WHAT TO PRODUCE: Search the data for the word "none" and copy every line where it occurs.
(DATA FOR REVIEW)
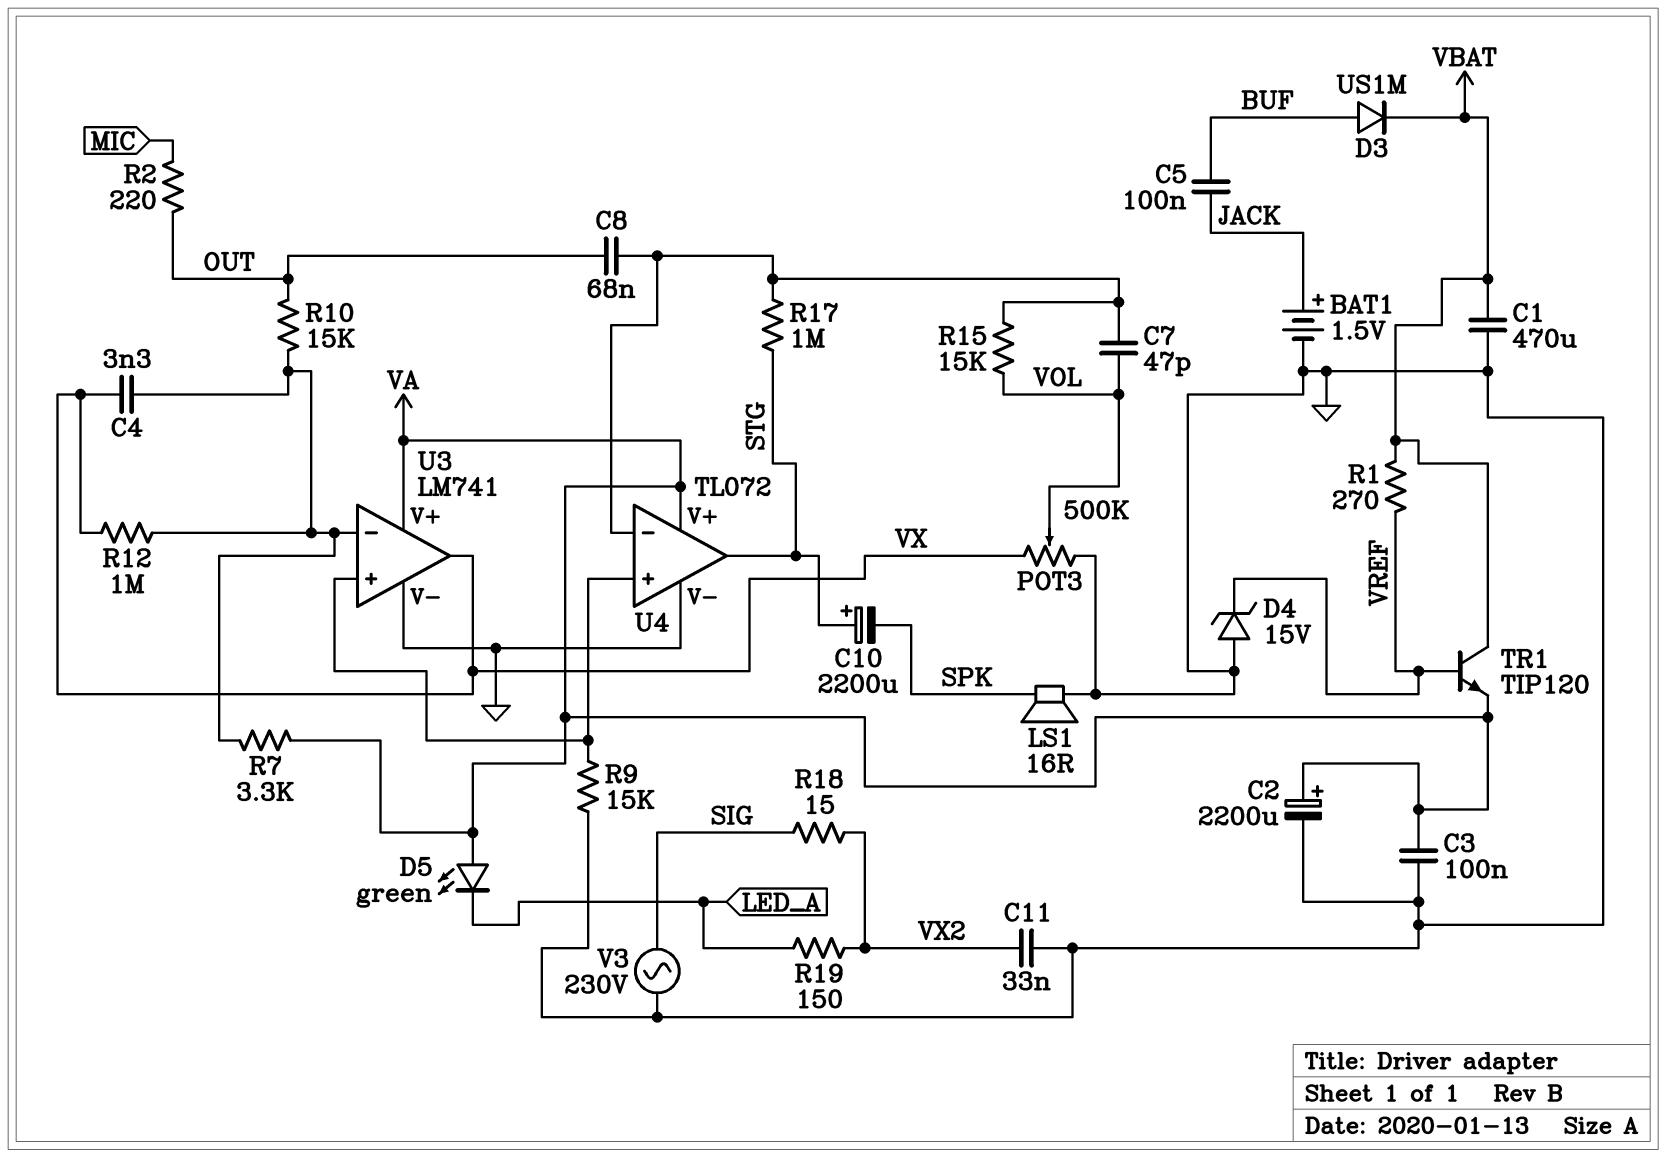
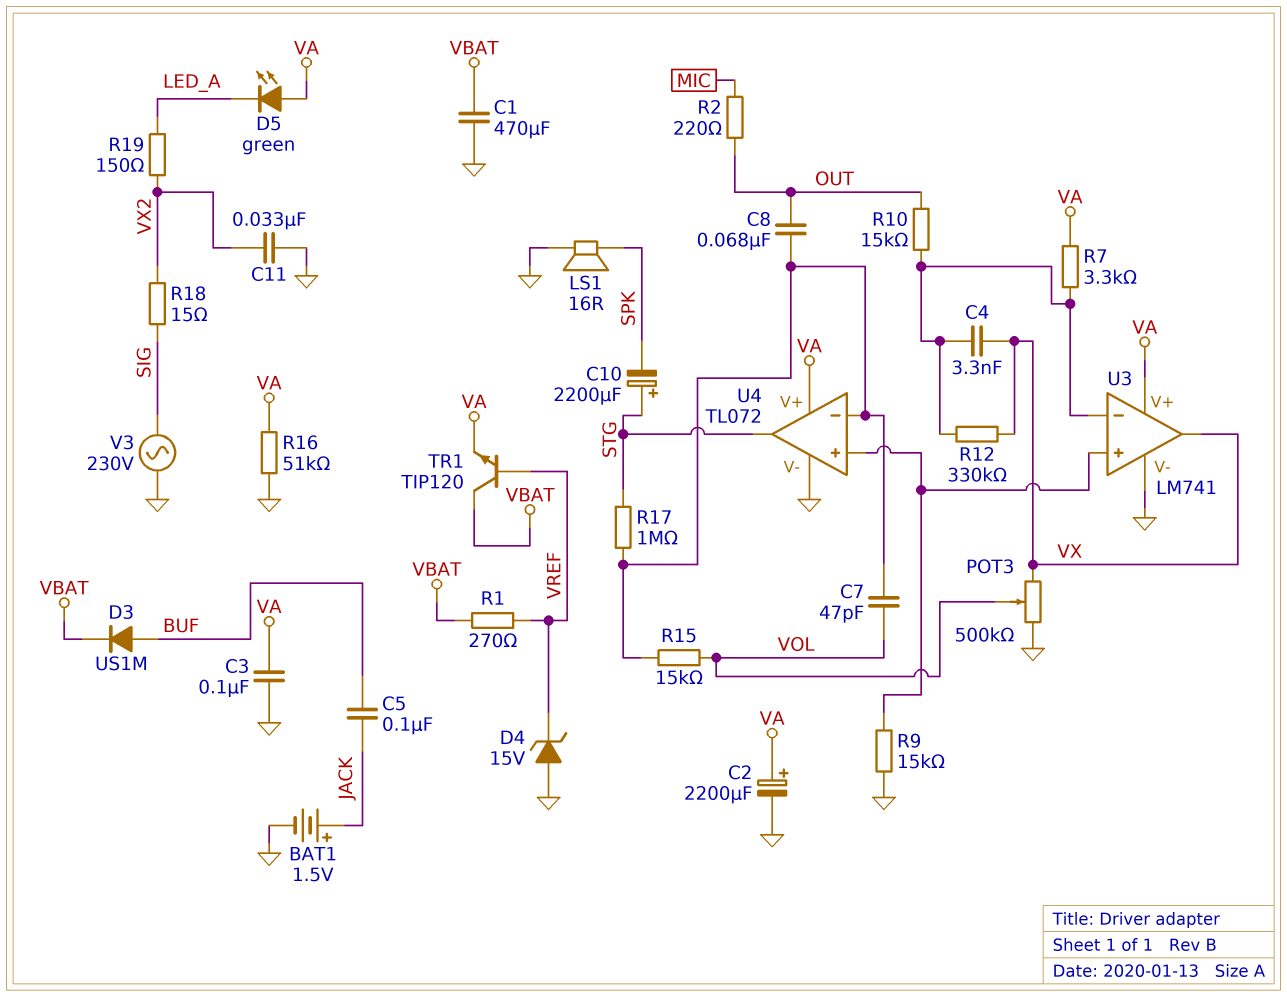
R12: 1M (U3/in-, VX) -> 330k (U3/in-, VX)
R16: none -> 51k (GND, VA)

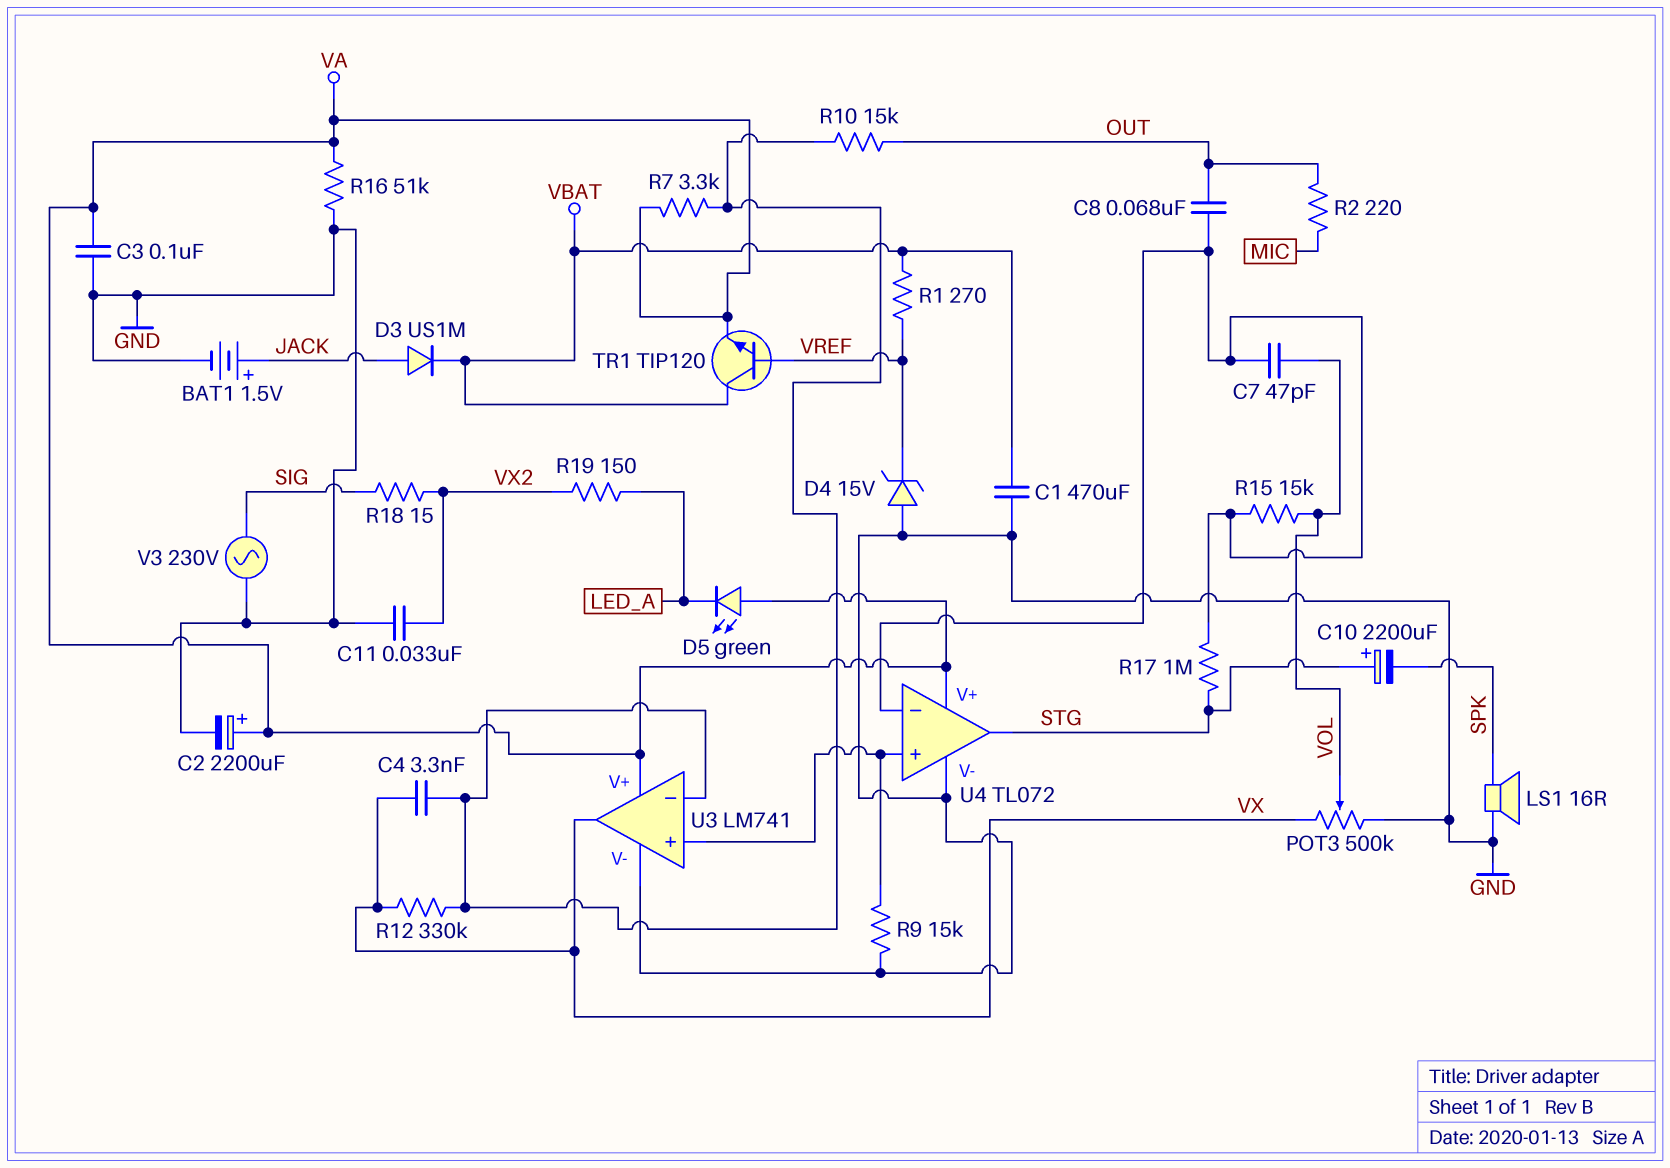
C5: 100nF (BUF, JACK) -> none
D3: diode US1M (A BUF, K VBAT) -> diode US1M (A JACK, K VBAT)

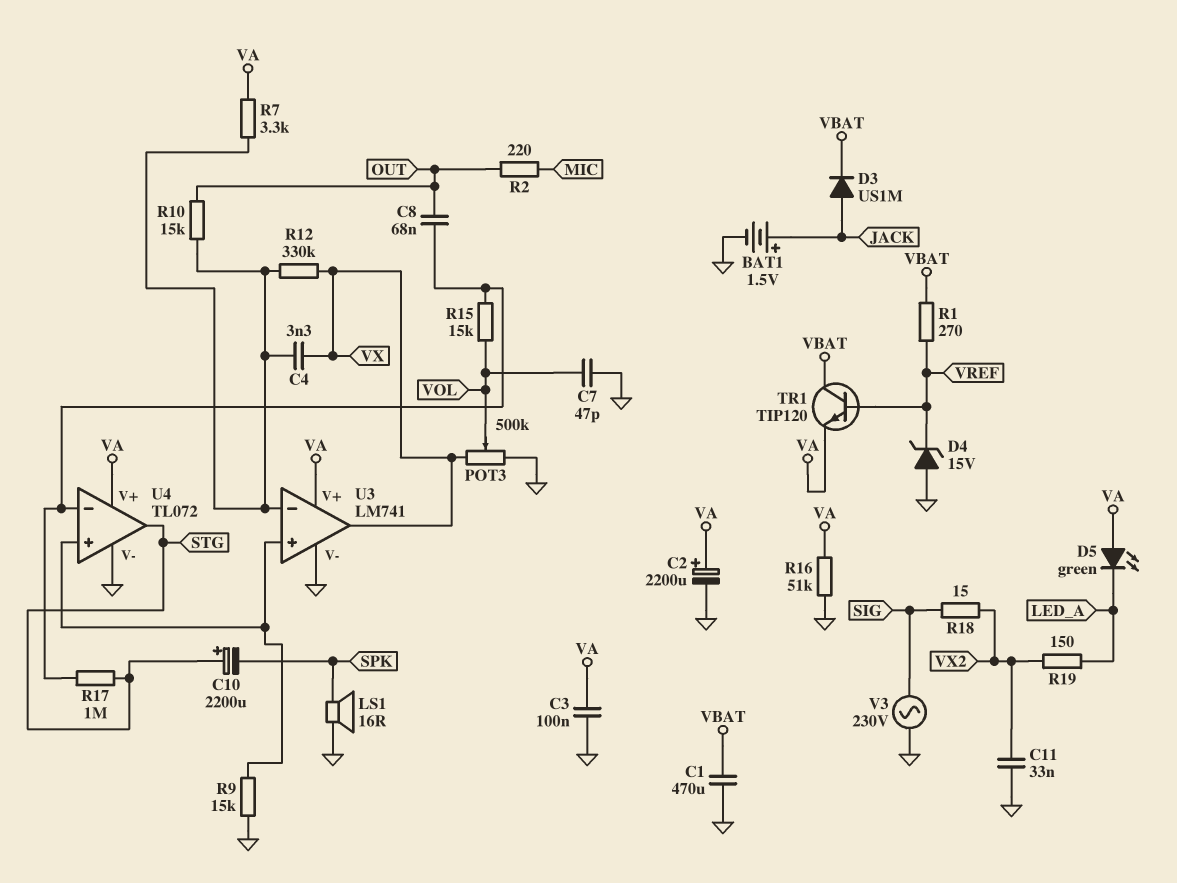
C7: 47pF (U4/in-, VOL) -> 47pF (GND, VOL)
(End DATA FOR REVIEW)
TASK RESPONSE:
R16: none -> 51k (GND, VA)
C5: 100nF (BUF, JACK) -> none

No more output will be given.